**Your task:** Spot each line in the records below where the word "pink" occurs, then copy it.

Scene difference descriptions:
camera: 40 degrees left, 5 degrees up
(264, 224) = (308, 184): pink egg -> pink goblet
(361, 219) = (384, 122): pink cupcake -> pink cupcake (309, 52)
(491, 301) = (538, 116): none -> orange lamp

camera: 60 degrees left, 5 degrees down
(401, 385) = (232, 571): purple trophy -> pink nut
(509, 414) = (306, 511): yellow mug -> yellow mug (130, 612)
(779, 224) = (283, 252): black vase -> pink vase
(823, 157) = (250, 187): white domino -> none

**Response:**
(264, 224) = (308, 184): pink egg -> pink goblet
(361, 219) = (384, 122): pink cupcake -> pink cupcake (309, 52)
(401, 385) = (232, 571): purple trophy -> pink nut
(779, 224) = (283, 252): black vase -> pink vase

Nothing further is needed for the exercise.